### To do
Where a line below holds the string "none", copy that line.

Records from a data collection
□ □ □ □ □
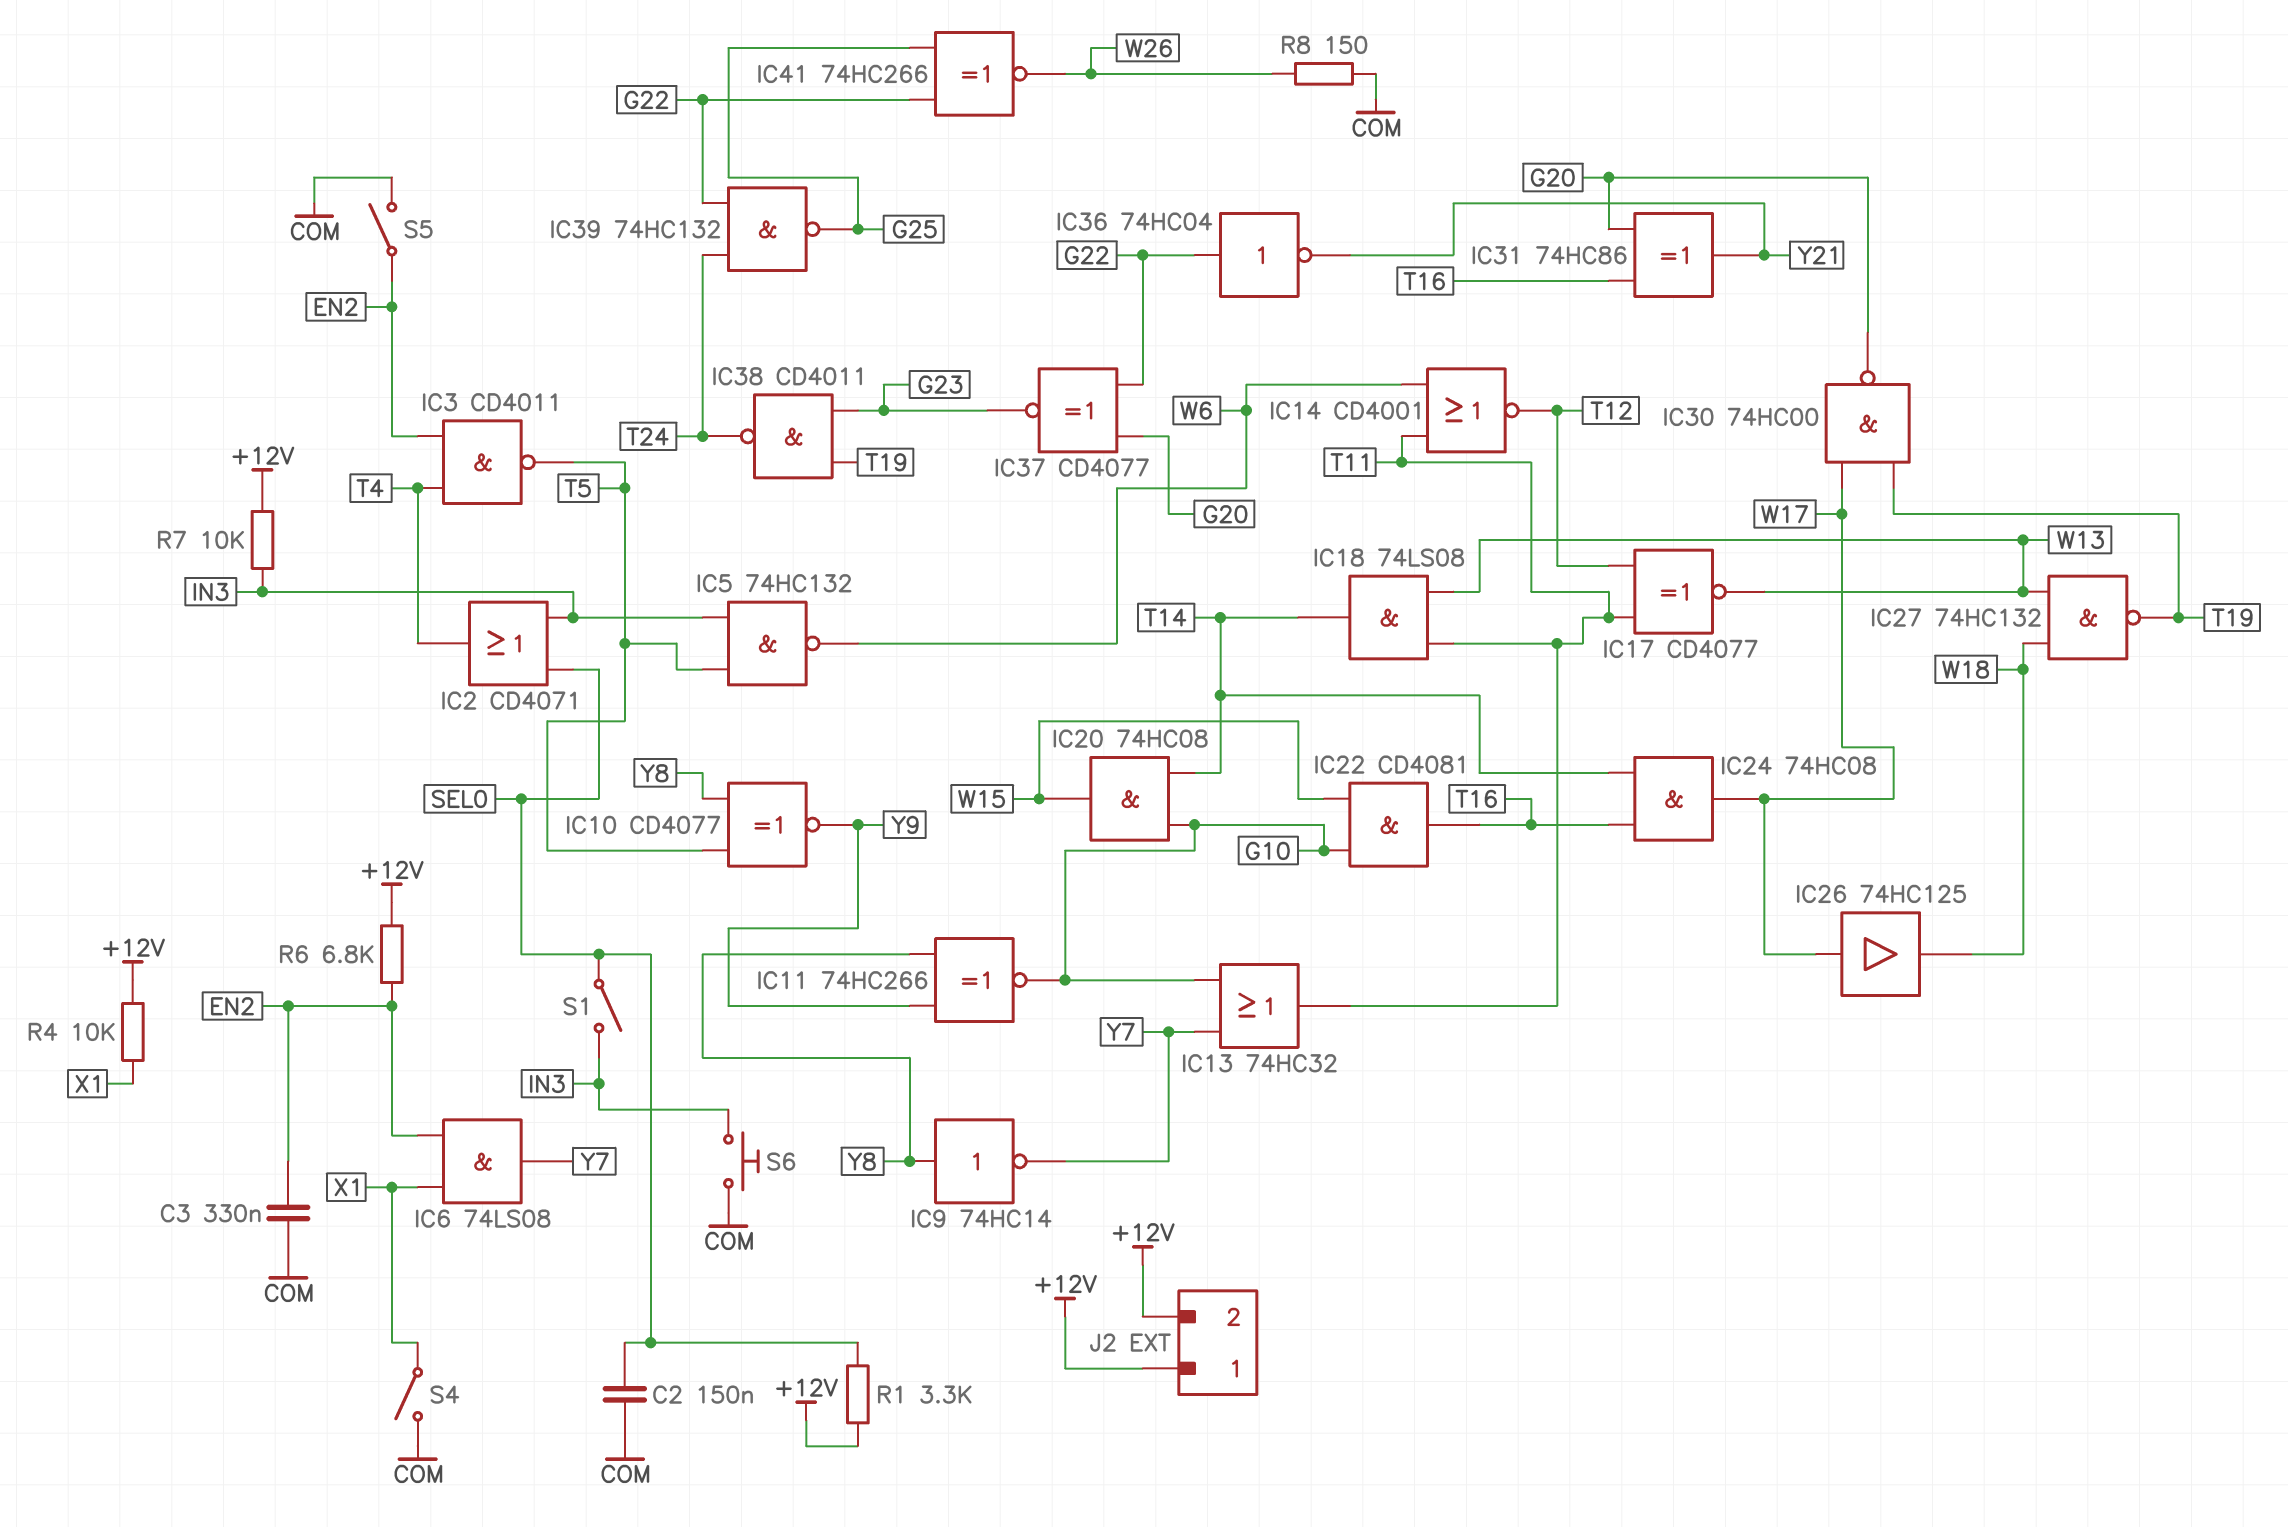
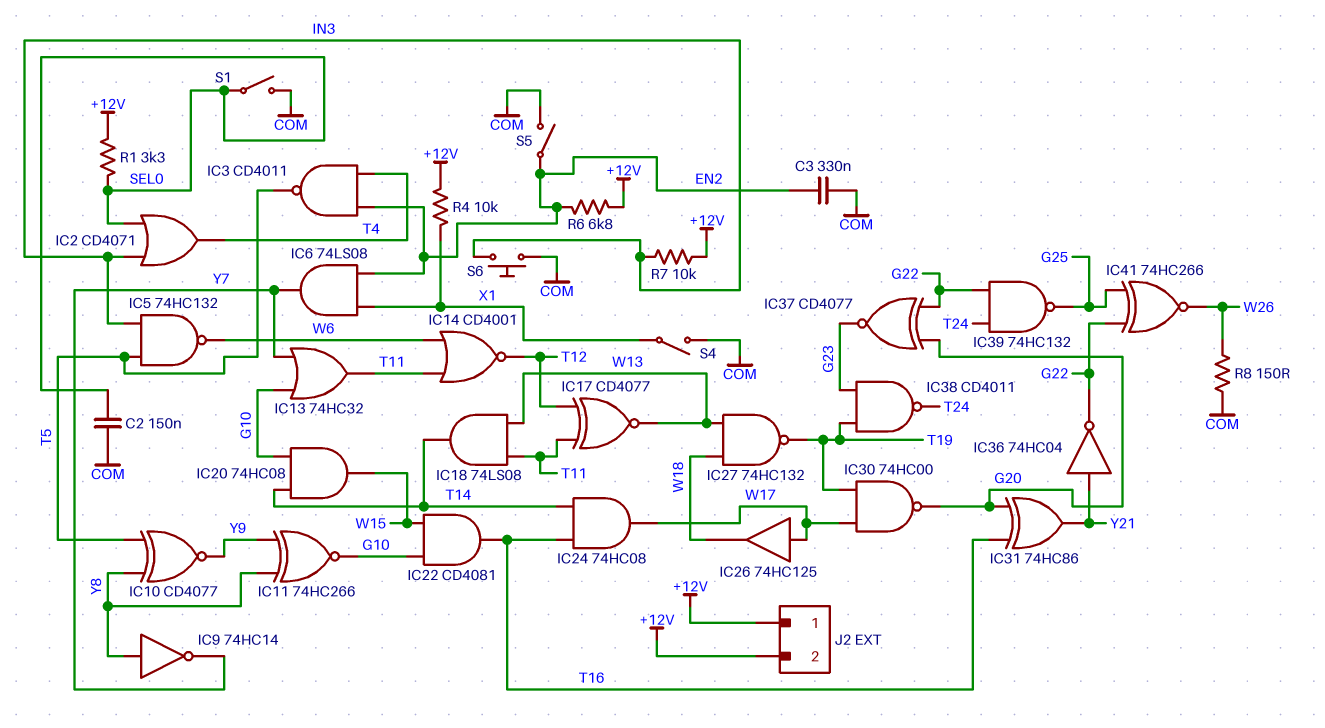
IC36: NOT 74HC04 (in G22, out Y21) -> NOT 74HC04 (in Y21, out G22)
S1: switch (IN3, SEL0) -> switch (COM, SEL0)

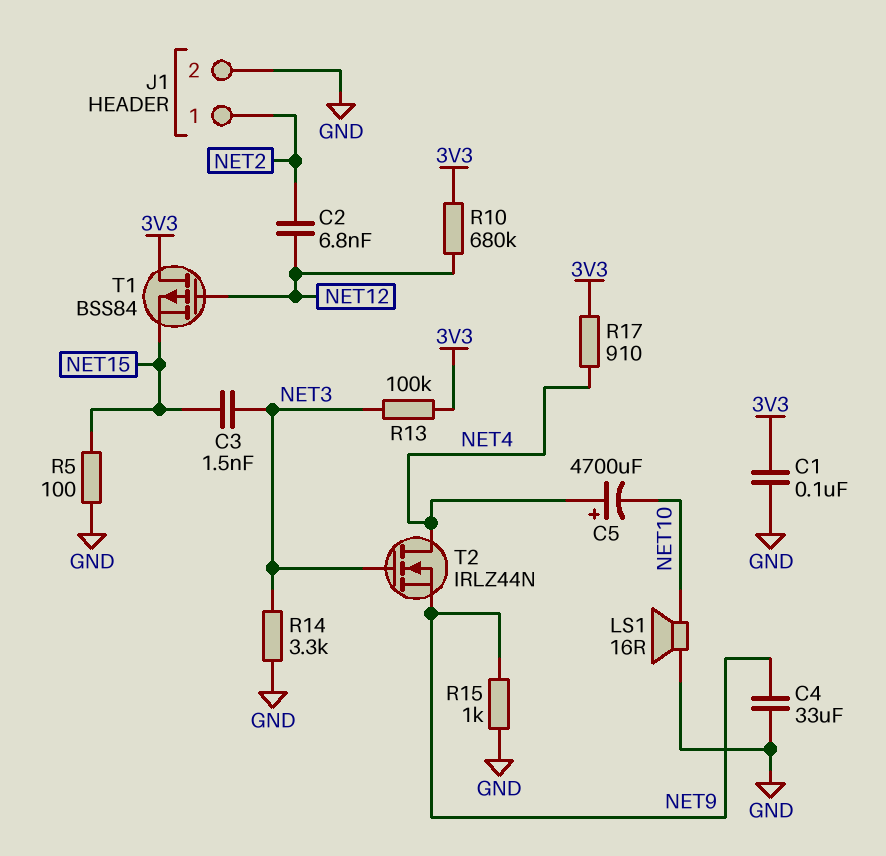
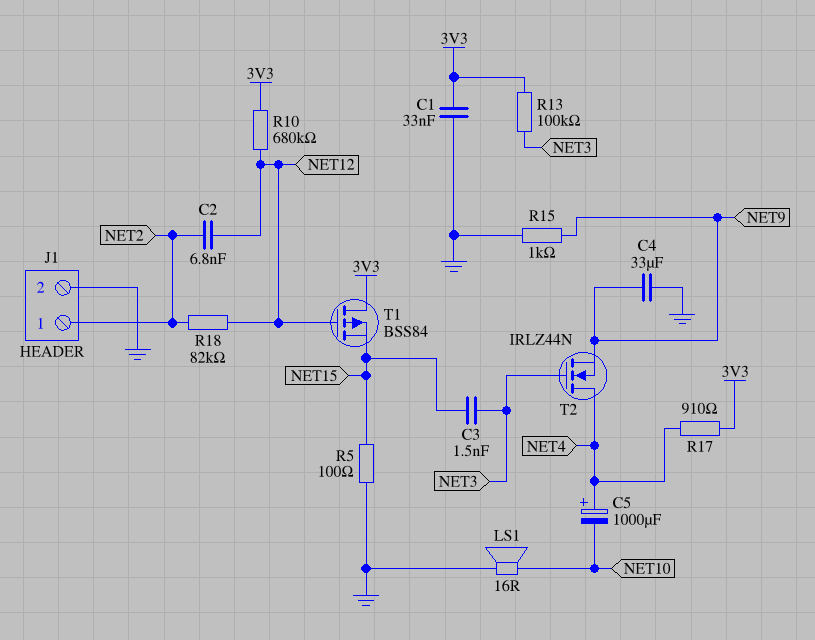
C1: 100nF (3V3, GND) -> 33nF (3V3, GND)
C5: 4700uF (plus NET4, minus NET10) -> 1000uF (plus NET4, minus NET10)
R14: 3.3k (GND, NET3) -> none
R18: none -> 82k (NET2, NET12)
□ □ □ □ □
### Solution to this problem
R14: 3.3k (GND, NET3) -> none
R18: none -> 82k (NET2, NET12)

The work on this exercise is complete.